EXERCISE PROMPT: Repeat exactly, and only, the lines of the entries below from the one with "C11: 15uF (plus" through the one with "R3: 430 (+3V3, ZOB) -> none", both ends included.

Start of MATERIAL PROVIDED

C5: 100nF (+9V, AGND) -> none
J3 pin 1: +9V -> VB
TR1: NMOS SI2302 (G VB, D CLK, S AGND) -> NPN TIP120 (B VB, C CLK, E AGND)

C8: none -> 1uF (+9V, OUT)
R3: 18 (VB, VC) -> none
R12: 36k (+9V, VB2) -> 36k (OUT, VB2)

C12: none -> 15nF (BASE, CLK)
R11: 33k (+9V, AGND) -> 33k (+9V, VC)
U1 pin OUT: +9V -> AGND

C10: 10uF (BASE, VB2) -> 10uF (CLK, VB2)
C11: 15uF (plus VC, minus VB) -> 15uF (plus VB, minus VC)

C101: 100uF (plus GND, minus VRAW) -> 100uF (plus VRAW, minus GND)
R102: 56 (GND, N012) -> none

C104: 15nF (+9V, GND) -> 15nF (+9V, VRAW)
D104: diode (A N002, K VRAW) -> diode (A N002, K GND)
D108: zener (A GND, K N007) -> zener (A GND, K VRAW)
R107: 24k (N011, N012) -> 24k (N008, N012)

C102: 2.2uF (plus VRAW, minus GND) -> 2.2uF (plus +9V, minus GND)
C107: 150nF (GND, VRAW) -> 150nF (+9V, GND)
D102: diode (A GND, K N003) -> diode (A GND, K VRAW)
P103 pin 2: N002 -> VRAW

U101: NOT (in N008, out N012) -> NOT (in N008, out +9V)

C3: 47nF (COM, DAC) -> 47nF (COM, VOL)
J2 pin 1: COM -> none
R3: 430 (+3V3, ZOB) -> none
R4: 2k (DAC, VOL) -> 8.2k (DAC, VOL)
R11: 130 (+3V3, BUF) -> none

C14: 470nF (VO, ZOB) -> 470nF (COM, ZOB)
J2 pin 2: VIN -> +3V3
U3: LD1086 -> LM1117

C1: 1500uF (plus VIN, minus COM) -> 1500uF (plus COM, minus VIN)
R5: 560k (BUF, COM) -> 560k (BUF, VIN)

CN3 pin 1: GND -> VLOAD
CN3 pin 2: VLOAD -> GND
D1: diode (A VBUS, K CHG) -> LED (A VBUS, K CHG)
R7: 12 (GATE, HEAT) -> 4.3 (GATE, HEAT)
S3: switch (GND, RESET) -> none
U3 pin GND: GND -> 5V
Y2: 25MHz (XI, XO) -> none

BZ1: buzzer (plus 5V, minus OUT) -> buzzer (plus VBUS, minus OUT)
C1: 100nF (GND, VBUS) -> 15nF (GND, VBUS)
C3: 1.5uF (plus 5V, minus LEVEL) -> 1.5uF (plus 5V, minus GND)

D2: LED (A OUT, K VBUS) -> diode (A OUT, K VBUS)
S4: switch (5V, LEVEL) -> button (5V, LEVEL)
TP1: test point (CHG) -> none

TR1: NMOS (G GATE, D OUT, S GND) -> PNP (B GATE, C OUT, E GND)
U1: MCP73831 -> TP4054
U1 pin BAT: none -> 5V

End of MATERIAL PROVIDED

WORKED SOLUTION:
C11: 15uF (plus VC, minus VB) -> 15uF (plus VB, minus VC)

C101: 100uF (plus GND, minus VRAW) -> 100uF (plus VRAW, minus GND)
R102: 56 (GND, N012) -> none

C104: 15nF (+9V, GND) -> 15nF (+9V, VRAW)
D104: diode (A N002, K VRAW) -> diode (A N002, K GND)
D108: zener (A GND, K N007) -> zener (A GND, K VRAW)
R107: 24k (N011, N012) -> 24k (N008, N012)

C102: 2.2uF (plus VRAW, minus GND) -> 2.2uF (plus +9V, minus GND)
C107: 150nF (GND, VRAW) -> 150nF (+9V, GND)
D102: diode (A GND, K N003) -> diode (A GND, K VRAW)
P103 pin 2: N002 -> VRAW

U101: NOT (in N008, out N012) -> NOT (in N008, out +9V)

C3: 47nF (COM, DAC) -> 47nF (COM, VOL)
J2 pin 1: COM -> none
R3: 430 (+3V3, ZOB) -> none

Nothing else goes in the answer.